Assignment
Would you reproduce exactly, and only, the lines starting at the one with "(462, 193) = (289, 276): yellow" and ending at the last line of the data, with both included? Leave the pictures out.

Task material
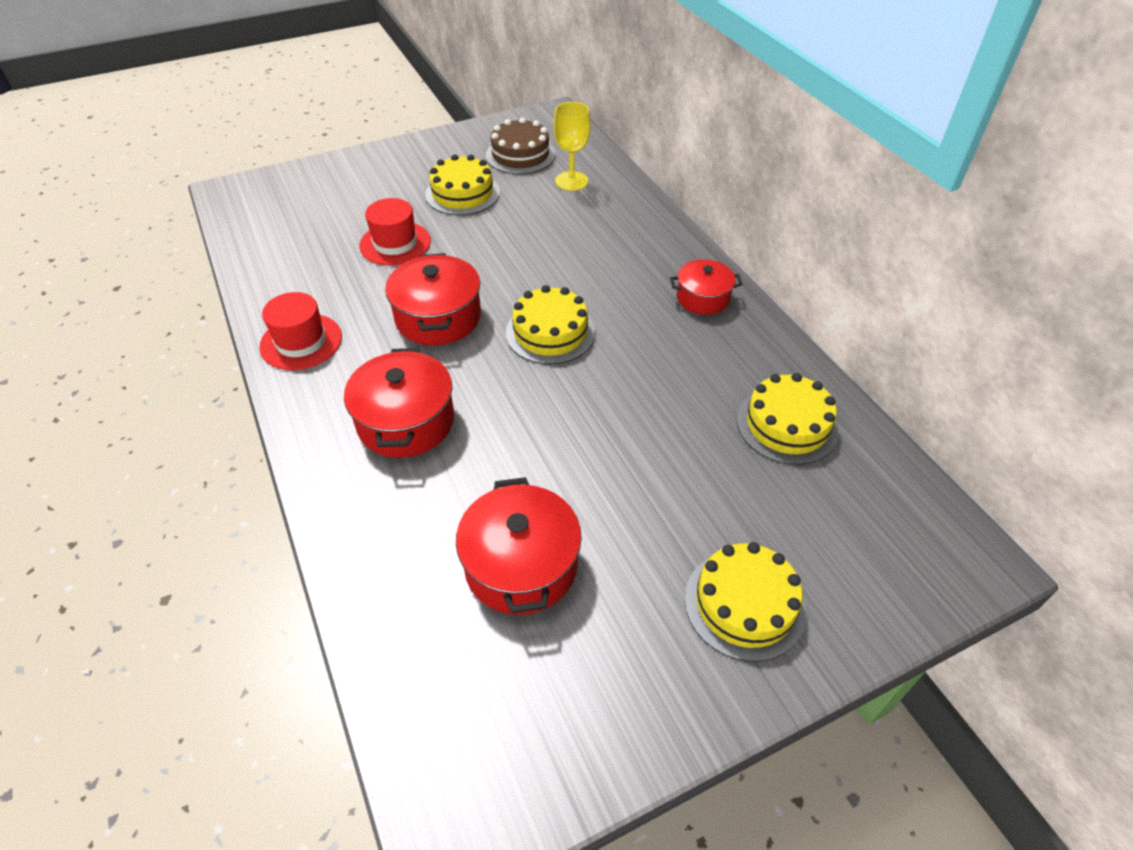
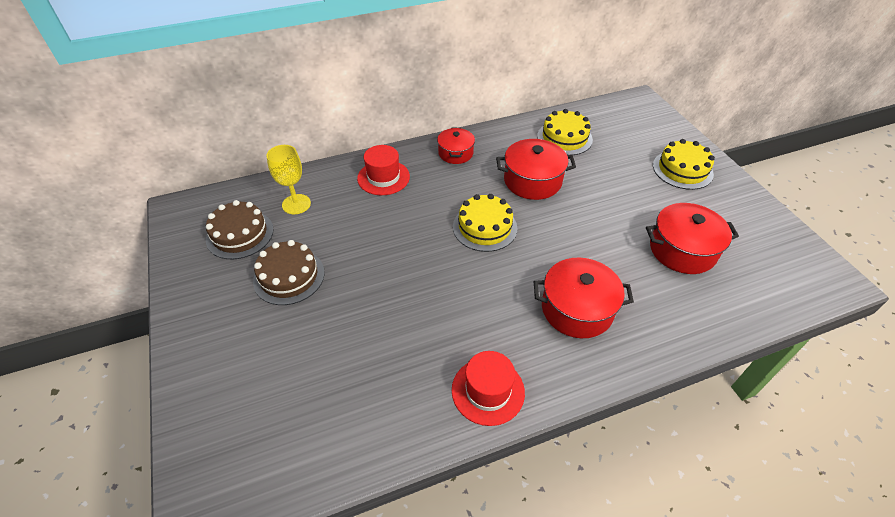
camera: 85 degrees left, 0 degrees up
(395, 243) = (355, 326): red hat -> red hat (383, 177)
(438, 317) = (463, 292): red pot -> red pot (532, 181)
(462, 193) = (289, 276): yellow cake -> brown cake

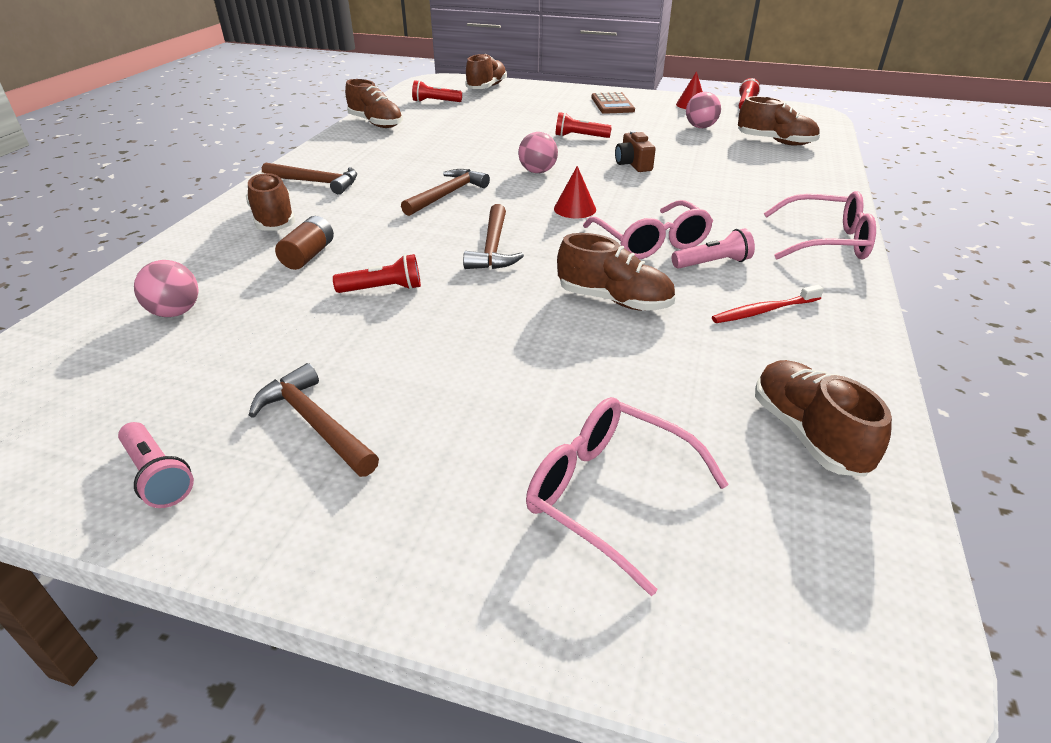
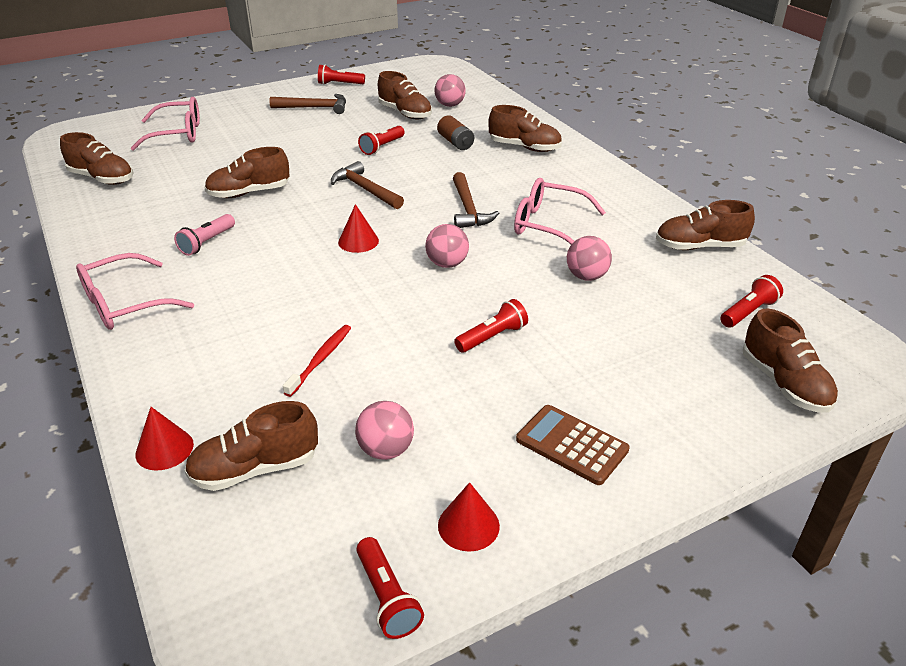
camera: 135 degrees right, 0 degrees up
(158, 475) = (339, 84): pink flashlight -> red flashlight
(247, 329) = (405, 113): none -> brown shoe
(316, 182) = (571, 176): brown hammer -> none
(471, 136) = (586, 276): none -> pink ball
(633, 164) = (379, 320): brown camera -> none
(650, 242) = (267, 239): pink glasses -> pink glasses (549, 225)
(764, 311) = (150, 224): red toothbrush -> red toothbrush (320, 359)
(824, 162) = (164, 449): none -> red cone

Answer to this problem
(462, 193) = (289, 276): yellow cake -> brown cake

camera: 135 degrees right, 0 degrees up
(158, 475) = (339, 84): pink flashlight -> red flashlight
(247, 329) = (405, 113): none -> brown shoe
(316, 182) = (571, 176): brown hammer -> none
(471, 136) = (586, 276): none -> pink ball
(633, 164) = (379, 320): brown camera -> none
(650, 242) = (267, 239): pink glasses -> pink glasses (549, 225)
(764, 311) = (150, 224): red toothbrush -> red toothbrush (320, 359)
(824, 162) = (164, 449): none -> red cone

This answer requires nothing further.